_Your objective_
Look through the records and copy each line that has "pink" in it.

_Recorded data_
------------------------------------
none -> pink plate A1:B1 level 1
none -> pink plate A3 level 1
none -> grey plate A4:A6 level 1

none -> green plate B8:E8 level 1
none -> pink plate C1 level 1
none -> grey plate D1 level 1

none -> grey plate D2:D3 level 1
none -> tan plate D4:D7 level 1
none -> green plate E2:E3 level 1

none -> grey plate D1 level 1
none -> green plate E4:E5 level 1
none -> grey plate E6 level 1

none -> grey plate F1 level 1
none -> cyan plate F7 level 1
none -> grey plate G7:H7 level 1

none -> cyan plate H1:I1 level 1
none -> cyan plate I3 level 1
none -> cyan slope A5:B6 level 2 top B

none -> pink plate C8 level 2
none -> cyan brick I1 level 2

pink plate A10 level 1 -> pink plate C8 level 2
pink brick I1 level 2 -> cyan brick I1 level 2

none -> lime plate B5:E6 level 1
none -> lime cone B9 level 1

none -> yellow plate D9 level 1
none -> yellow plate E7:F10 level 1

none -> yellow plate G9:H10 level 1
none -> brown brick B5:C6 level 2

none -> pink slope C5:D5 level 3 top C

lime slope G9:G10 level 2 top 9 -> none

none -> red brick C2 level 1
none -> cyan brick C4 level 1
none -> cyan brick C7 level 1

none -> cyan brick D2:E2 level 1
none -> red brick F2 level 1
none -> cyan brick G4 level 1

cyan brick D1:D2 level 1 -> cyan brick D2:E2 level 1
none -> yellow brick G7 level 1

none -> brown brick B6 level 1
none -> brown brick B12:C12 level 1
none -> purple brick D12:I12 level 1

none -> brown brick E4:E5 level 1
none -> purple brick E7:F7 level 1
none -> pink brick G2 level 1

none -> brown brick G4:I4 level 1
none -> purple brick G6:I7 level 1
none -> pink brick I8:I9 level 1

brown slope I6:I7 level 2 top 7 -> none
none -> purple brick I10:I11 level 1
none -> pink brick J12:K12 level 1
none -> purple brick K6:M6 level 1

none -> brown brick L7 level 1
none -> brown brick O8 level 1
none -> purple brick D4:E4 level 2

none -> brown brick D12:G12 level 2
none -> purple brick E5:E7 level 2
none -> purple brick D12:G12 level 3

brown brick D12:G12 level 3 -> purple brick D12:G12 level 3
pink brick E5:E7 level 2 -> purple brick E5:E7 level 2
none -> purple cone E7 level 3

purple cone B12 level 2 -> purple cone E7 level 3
------------------------------------
_Response to this task_
none -> pink plate A1:B1 level 1
none -> pink plate A3 level 1
none -> pink plate C1 level 1
none -> pink plate C8 level 2
pink plate A10 level 1 -> pink plate C8 level 2
pink brick I1 level 2 -> cyan brick I1 level 2
none -> pink slope C5:D5 level 3 top C
none -> pink brick G2 level 1
none -> pink brick I8:I9 level 1
none -> pink brick J12:K12 level 1
pink brick E5:E7 level 2 -> purple brick E5:E7 level 2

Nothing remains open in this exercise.